<<<<

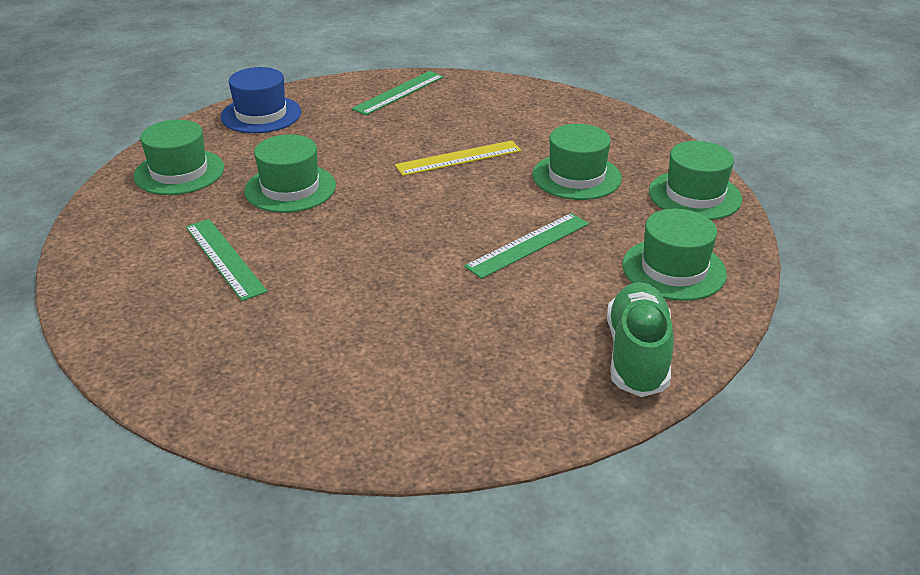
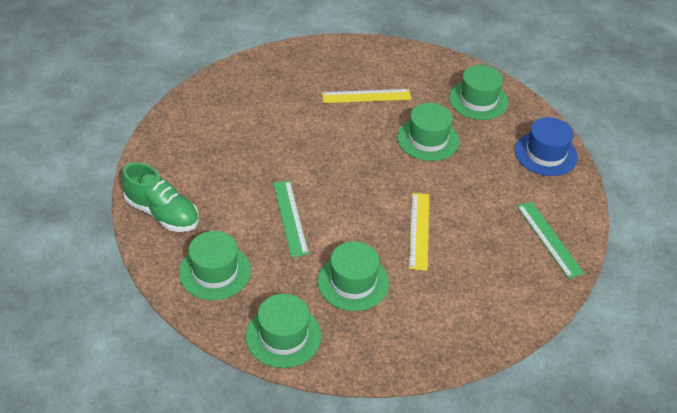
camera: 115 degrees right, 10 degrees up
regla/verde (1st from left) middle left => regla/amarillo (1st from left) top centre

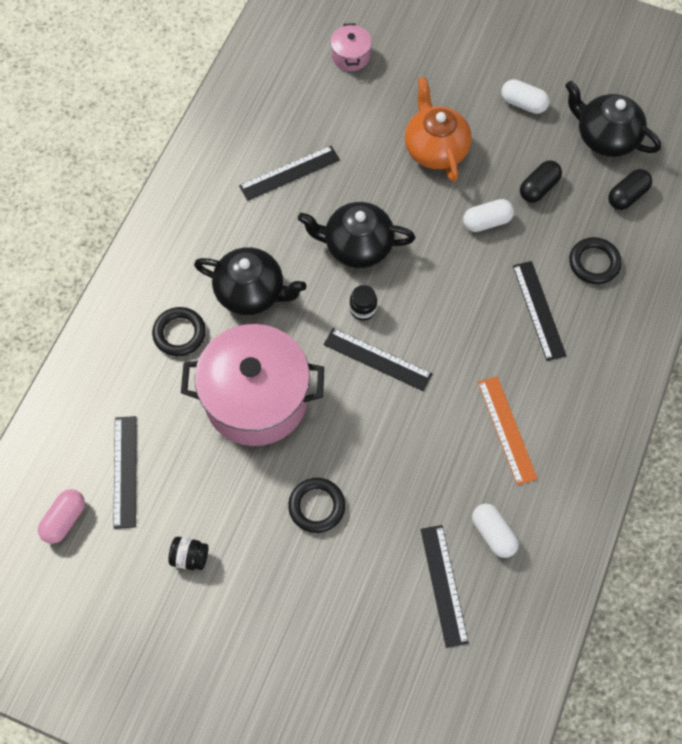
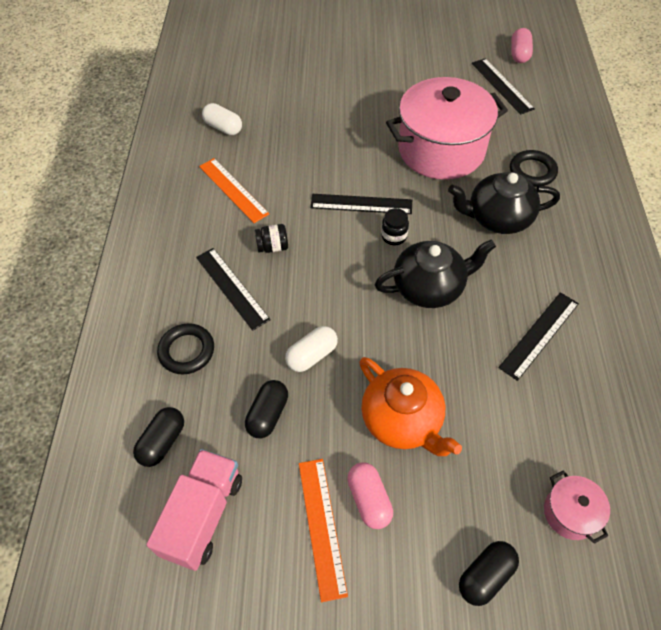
camera: 160 degrees right, 10 degrees down
cápsula/blanco (3rd from left) top right => regla/naranja (2nd from left) bottom centre
tetera/negro (3rd from left) top right => camión/rosa bottom left
anillo/negro (2nd from left) bottom centre => nothing
regla/negro (4th from left) bottom centre => nothing
tarro/negro (1st from left) bottom left => tarro/negro (1st from left) centre, moved
nothing => cápsula/rosa (1st from left) bottom centre
nothing => cápsula/negro (3rd from left) bottom right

>>>>

**What to work on**
The lines to return run from the one containing "nothing => cápsula/rosa" through the last line of the material above. Please reproduce them exactly.

**Expected answer**
nothing => cápsula/rosa (1st from left) bottom centre
nothing => cápsula/negro (3rd from left) bottom right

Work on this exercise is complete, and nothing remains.